-- What you have to do --
The required output is the lines below from the line containing "(274, 355) = (381, 143): black" to the line containing "(418, 548) = (350, 321): black", inclusive, retyped exactly. No other lines belong in it.
# # # # #
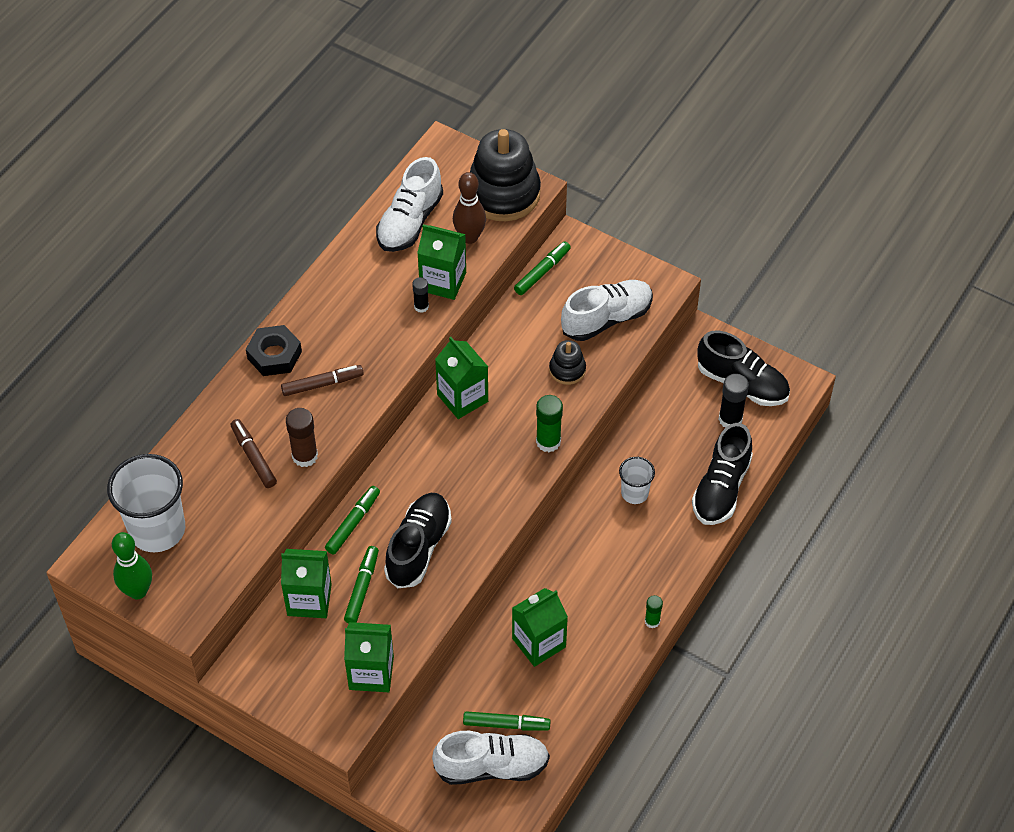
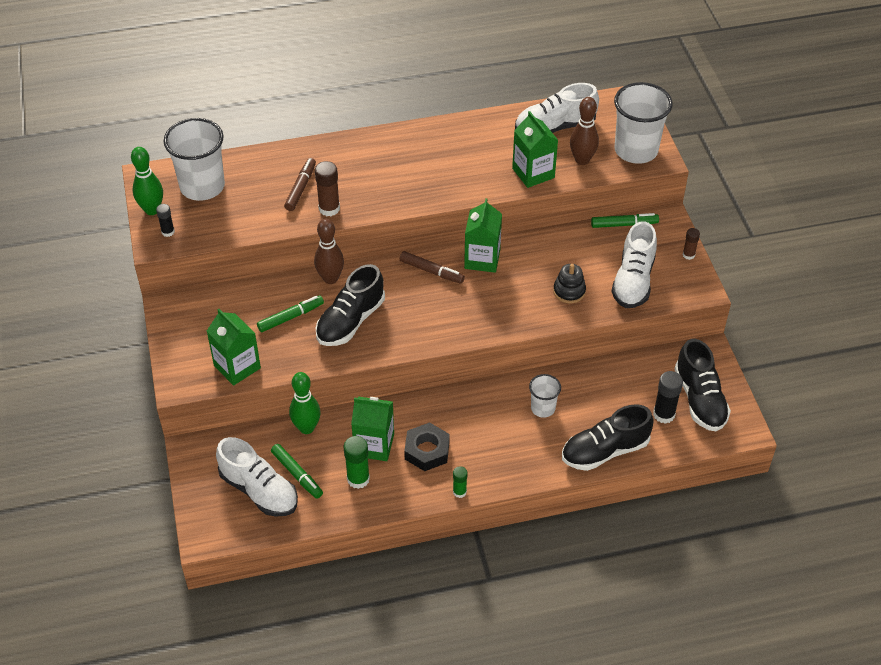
camera: 45 degrees right, 5 degrees down
(274, 355) = (381, 143): black nut -> black nut (427, 451)
(309, 600) = (254, 300): green carton -> none
(322, 384) = (389, 178): brown marker -> brown marker (431, 271)
(353, 523) = (330, 278): green marker -> brown bowling pin
(418, 548) = (350, 321): black shoe -> black shoe turned 150 degrees clockwise
(421, 306) = (502, 177): black glue stick -> black glue stick (168, 232)
(465, 678) = (306, 428): none -> green bowling pin
(503, 193) = (636, 150): black stacking toy -> white cup
(548, 442) = (504, 323): green glue stick -> green glue stick (358, 479)
(607, 319) = (633, 281): white shoe -> white shoe turned 90 degrees clockwise
(623, 260) = (688, 255): none -> brown glue stick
# # # # #
-- Task solution --
(274, 355) = (381, 143): black nut -> black nut (427, 451)
(309, 600) = (254, 300): green carton -> none
(322, 384) = (389, 178): brown marker -> brown marker (431, 271)
(353, 523) = (330, 278): green marker -> brown bowling pin
(418, 548) = (350, 321): black shoe -> black shoe turned 150 degrees clockwise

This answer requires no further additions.